Entradas de dados:

——————————

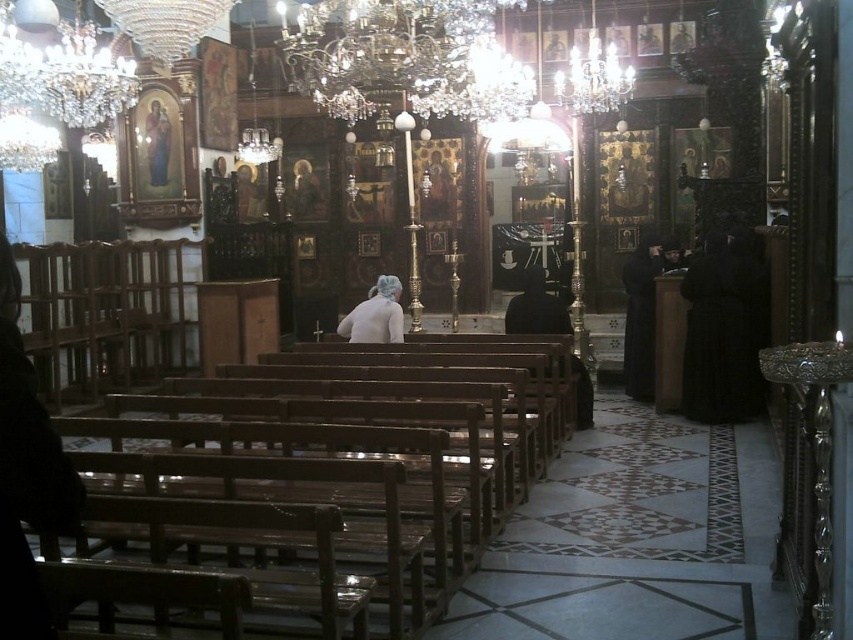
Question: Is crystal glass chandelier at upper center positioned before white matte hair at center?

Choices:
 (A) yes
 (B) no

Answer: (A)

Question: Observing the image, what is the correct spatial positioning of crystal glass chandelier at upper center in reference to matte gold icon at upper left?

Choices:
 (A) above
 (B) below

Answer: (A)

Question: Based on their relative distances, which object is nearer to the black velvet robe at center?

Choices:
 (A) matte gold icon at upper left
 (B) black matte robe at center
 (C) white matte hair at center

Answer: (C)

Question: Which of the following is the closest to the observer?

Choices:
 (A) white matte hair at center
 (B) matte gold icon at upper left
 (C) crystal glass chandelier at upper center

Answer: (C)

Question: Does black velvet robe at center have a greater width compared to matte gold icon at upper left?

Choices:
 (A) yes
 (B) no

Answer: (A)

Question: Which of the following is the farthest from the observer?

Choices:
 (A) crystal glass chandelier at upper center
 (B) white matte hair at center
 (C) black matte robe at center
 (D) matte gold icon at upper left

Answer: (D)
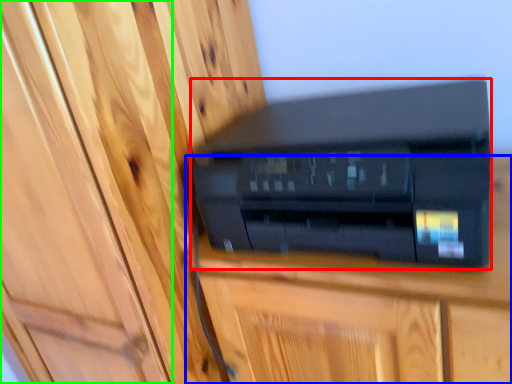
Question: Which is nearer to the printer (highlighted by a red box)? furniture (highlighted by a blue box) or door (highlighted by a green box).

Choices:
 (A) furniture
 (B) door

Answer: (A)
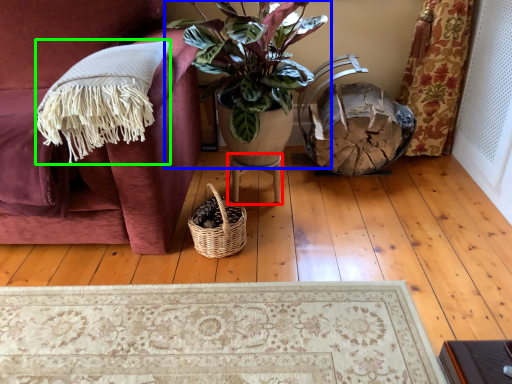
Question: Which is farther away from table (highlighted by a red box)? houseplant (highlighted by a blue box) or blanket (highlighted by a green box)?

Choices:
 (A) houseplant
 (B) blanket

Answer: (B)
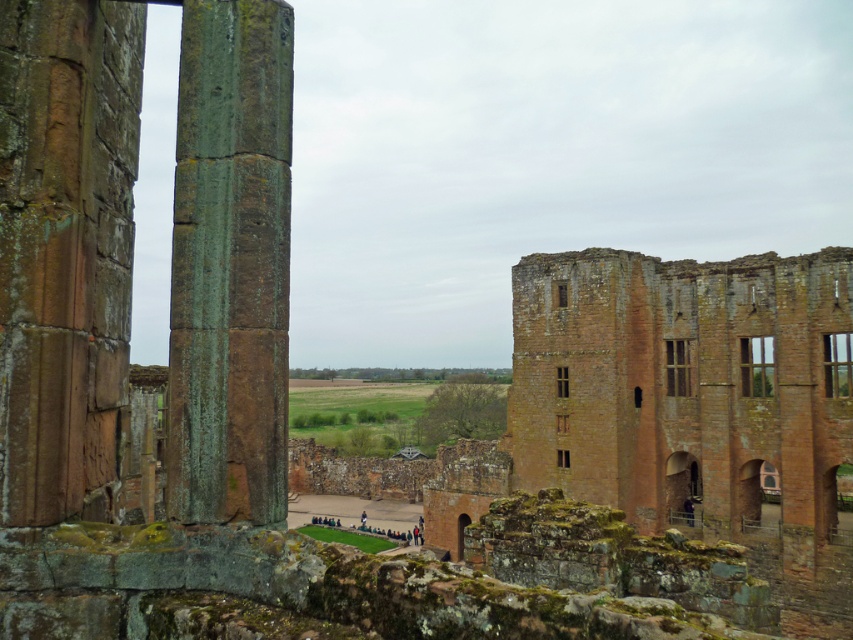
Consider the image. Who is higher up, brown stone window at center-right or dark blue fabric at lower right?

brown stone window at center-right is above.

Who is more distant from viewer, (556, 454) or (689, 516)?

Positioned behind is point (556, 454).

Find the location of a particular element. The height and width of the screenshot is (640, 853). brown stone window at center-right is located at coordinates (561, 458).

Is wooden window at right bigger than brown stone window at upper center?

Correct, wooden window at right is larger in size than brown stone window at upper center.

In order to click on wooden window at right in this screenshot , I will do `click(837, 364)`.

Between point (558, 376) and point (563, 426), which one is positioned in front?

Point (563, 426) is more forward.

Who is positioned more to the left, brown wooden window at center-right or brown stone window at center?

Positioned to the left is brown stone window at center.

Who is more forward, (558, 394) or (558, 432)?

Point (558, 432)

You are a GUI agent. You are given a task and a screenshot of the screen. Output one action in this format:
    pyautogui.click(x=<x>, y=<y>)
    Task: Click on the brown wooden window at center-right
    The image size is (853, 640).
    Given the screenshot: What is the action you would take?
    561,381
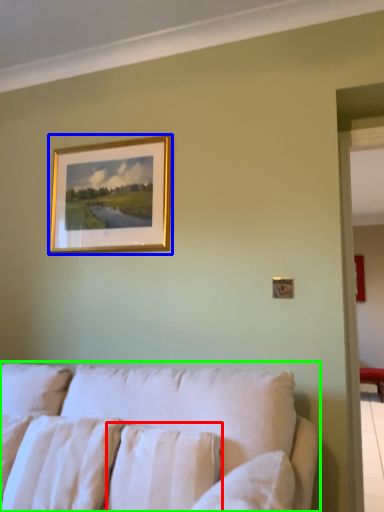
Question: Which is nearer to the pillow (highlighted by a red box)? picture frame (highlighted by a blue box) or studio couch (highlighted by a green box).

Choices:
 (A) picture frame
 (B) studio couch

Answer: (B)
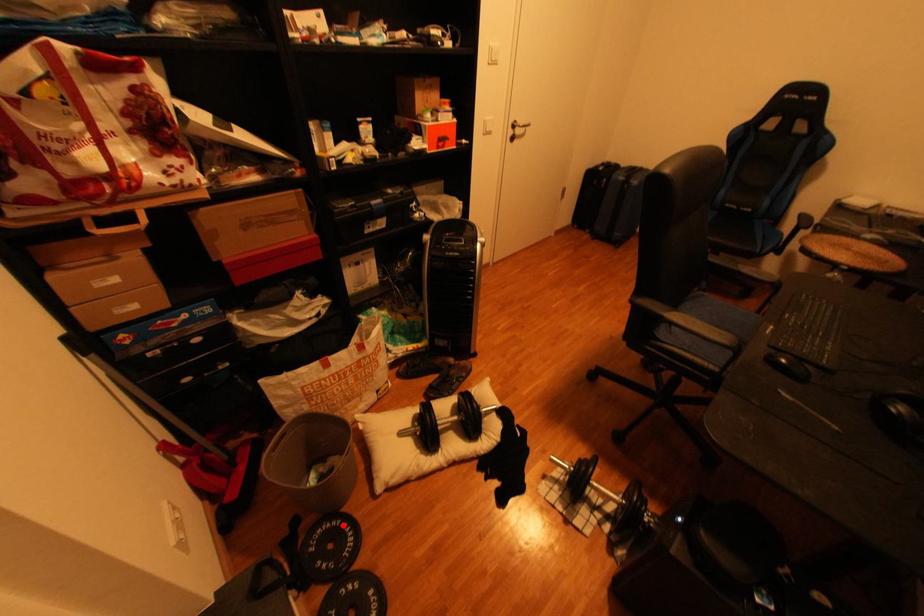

——————————

## [Seu objetivo]
Reúna todas as linhas acima em que aparece a palavra "black".

## [Resultado da tarefa]
Question: Based on their relative distances, which object is nearer to the black velvet robe at center?
 (B) black matte robe at center
Question: Does black velvet robe at center have a greater width compared to matte gold icon at upper left?
 (C) black matte robe at center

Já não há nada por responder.